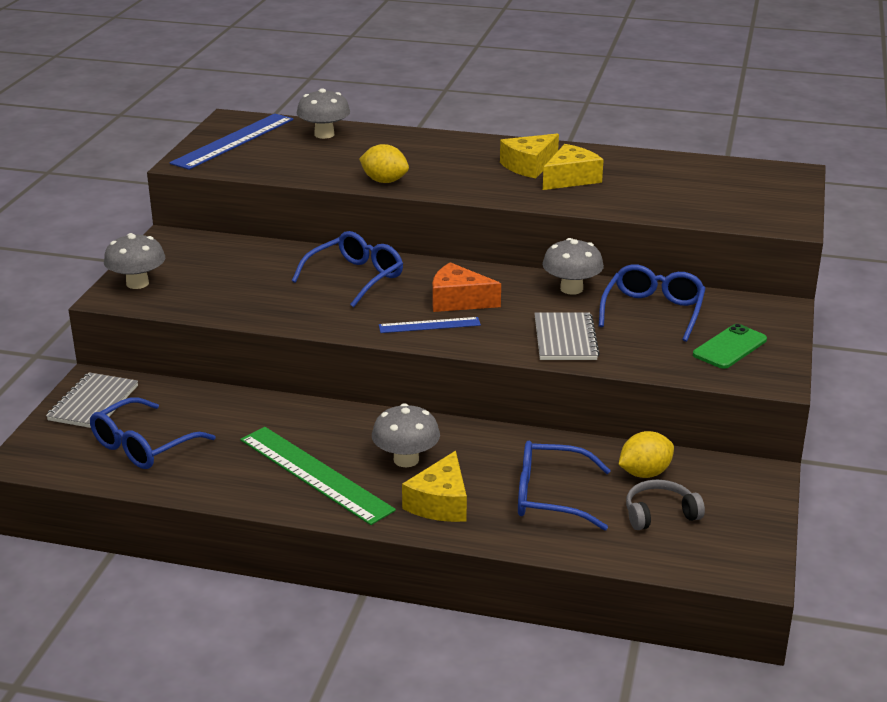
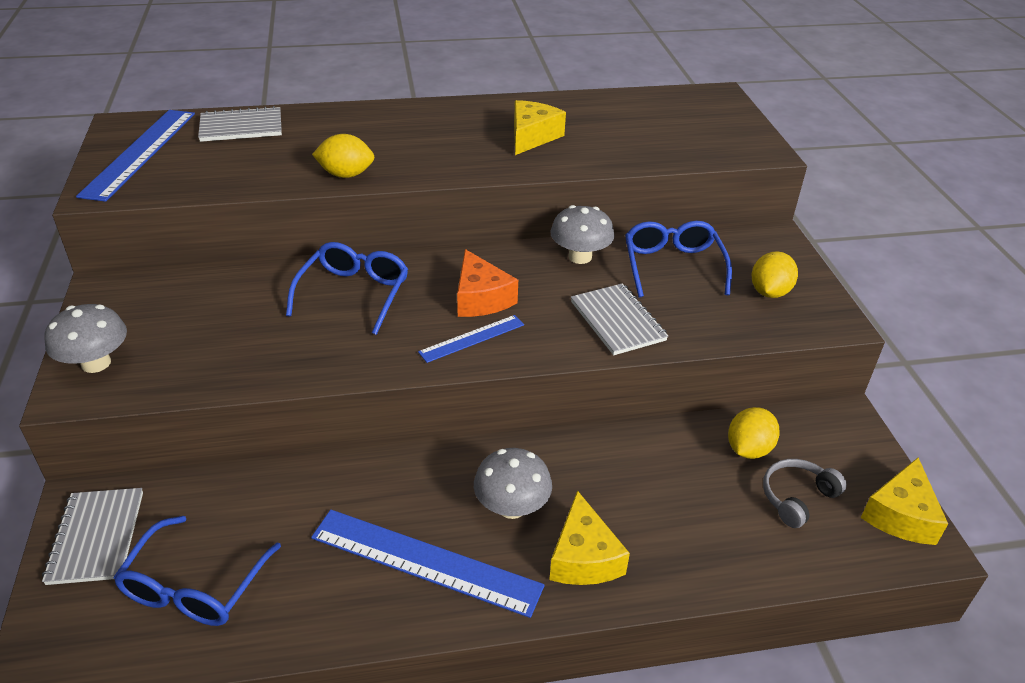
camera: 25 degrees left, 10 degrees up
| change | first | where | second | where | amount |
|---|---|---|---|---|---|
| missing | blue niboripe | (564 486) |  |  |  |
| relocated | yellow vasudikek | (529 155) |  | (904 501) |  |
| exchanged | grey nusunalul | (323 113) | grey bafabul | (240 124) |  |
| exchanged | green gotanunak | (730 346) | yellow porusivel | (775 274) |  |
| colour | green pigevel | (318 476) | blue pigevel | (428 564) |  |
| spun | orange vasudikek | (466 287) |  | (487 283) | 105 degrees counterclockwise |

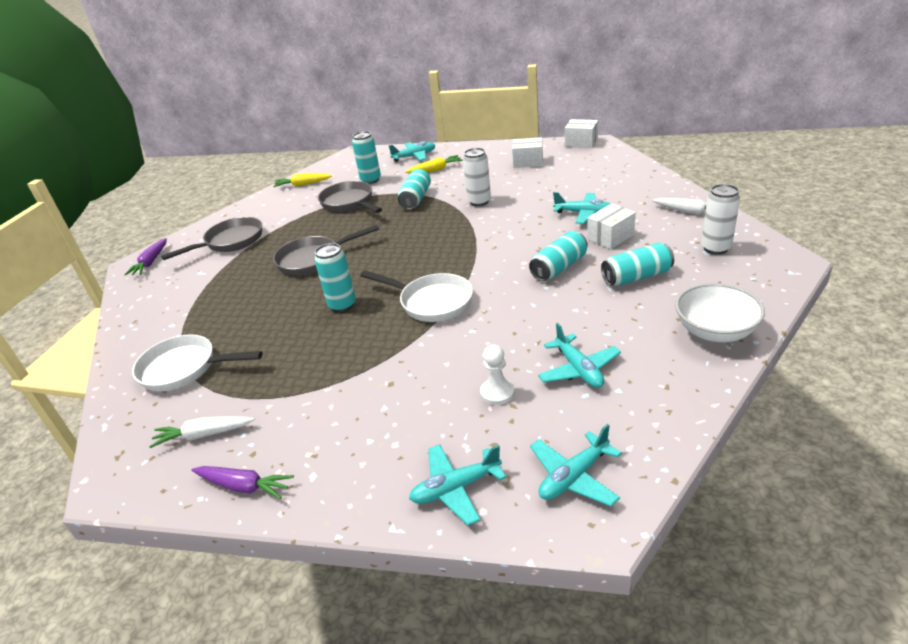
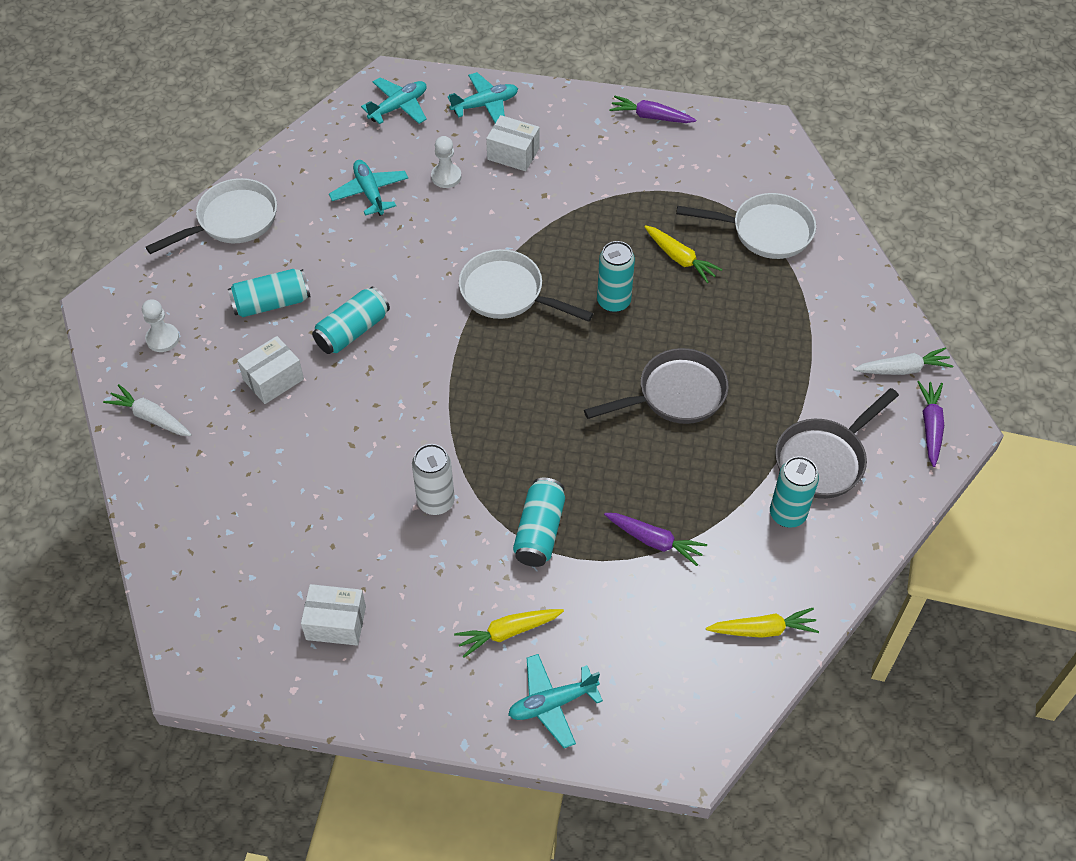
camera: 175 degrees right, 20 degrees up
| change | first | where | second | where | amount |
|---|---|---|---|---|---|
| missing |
********
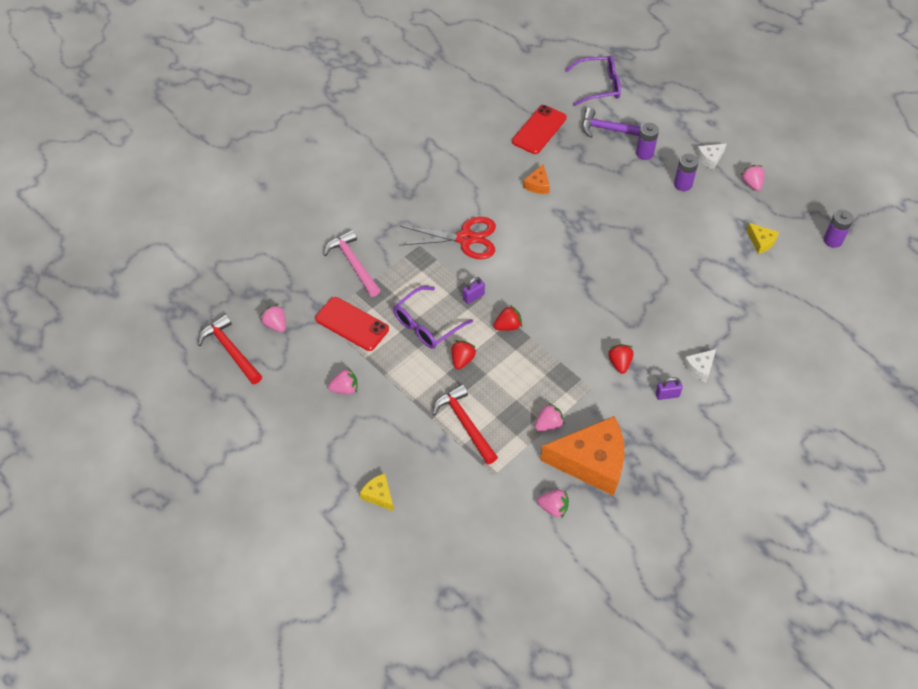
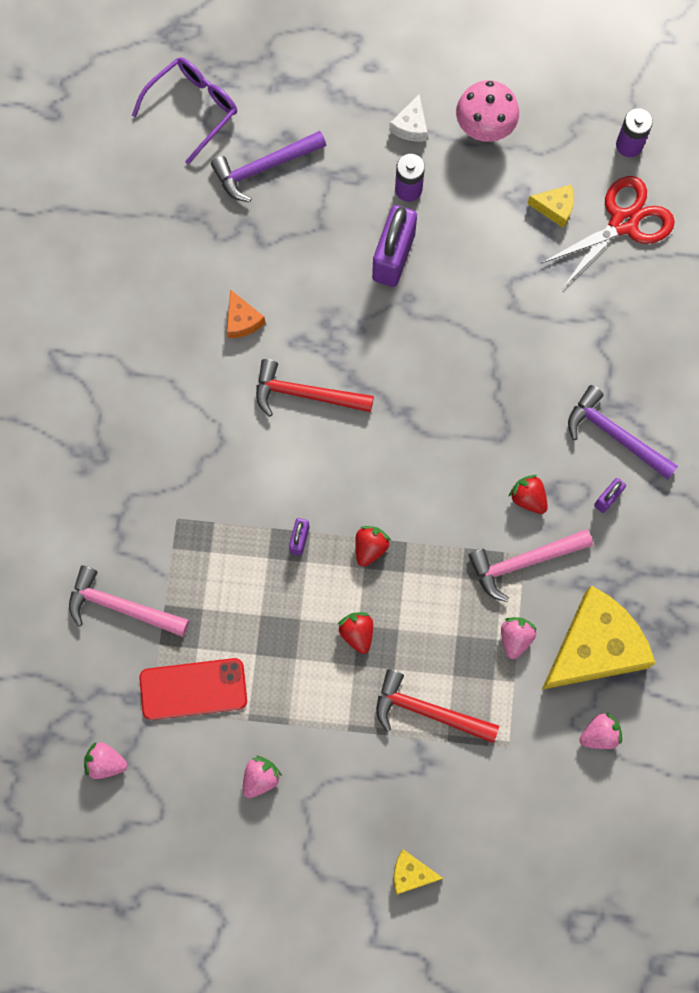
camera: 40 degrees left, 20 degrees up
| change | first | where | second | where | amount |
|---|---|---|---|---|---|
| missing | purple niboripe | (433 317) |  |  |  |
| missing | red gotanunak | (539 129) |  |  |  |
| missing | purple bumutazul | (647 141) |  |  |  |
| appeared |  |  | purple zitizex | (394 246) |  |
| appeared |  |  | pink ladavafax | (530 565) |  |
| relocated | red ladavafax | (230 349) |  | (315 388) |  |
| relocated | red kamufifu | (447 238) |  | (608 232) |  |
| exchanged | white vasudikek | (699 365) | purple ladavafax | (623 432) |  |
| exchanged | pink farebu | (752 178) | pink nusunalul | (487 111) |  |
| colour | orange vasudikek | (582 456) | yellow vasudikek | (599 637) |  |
********
*Task brief:* Please report all lines in the entries where "blue" appears.

*Problem solution:*
| missing | blue niboripe | (564 486) |  |  |  |
| colour | green pigevel | (318 476) | blue pigevel | (428 564) |  |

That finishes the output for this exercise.